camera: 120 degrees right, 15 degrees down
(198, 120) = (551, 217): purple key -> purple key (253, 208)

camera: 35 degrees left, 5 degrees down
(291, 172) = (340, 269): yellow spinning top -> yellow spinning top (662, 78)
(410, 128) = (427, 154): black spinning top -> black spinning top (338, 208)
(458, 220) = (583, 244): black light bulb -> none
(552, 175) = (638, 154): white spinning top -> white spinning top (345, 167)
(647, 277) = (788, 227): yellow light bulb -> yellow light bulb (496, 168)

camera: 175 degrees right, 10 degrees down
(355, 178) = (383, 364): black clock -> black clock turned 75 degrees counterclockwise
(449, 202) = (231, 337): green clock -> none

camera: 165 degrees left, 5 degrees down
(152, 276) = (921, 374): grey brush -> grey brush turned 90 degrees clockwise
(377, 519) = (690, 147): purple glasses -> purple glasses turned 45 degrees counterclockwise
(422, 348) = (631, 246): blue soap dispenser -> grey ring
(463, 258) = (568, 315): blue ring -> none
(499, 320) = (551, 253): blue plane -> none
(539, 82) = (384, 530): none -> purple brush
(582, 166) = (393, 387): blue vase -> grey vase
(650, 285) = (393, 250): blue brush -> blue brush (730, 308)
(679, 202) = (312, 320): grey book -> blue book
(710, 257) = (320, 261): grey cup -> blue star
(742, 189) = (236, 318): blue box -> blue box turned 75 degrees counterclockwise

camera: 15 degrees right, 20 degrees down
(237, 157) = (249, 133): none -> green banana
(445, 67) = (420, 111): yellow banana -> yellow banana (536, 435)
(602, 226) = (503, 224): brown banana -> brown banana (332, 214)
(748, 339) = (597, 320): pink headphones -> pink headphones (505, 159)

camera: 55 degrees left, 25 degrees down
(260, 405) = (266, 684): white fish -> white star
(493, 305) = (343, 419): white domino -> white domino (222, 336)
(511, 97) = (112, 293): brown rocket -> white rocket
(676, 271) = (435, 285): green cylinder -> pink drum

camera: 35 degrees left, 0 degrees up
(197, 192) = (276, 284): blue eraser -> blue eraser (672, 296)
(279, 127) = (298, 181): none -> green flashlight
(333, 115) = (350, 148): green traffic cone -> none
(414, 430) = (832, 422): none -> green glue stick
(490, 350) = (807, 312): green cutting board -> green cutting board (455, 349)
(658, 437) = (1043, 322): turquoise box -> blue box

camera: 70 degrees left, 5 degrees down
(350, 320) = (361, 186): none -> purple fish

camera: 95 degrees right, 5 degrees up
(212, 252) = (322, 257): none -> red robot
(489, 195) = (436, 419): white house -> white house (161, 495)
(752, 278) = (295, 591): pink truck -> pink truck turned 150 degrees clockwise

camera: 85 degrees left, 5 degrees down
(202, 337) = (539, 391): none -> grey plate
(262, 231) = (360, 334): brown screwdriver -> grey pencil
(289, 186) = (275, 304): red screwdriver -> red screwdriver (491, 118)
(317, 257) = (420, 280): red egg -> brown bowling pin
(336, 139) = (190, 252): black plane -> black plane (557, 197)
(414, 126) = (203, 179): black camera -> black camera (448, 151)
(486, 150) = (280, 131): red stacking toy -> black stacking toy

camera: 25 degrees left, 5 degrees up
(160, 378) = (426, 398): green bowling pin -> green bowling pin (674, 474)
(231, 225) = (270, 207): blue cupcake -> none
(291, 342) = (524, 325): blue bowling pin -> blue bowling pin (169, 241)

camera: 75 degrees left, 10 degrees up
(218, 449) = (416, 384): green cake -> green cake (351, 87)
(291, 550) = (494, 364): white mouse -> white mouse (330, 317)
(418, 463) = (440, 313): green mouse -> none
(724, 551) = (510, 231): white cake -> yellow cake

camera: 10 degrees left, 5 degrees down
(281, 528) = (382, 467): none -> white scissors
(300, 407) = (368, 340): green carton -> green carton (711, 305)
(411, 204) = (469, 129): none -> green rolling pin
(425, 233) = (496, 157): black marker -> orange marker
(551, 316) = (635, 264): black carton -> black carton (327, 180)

» What to do: Restate word for word the lines of the data above, starting at the line containing "(489, 195) = (436, 419): white" and ending at the line containing "(486, 150) = (280, 131): red", both included, and nothing more.

» Response to the exercise:
(489, 195) = (436, 419): white house -> white house (161, 495)
(752, 278) = (295, 591): pink truck -> pink truck turned 150 degrees clockwise

camera: 85 degrees left, 5 degrees down
(202, 337) = (539, 391): none -> grey plate
(262, 231) = (360, 334): brown screwdriver -> grey pencil
(289, 186) = (275, 304): red screwdriver -> red screwdriver (491, 118)
(317, 257) = (420, 280): red egg -> brown bowling pin
(336, 139) = (190, 252): black plane -> black plane (557, 197)
(414, 126) = (203, 179): black camera -> black camera (448, 151)
(486, 150) = (280, 131): red stacking toy -> black stacking toy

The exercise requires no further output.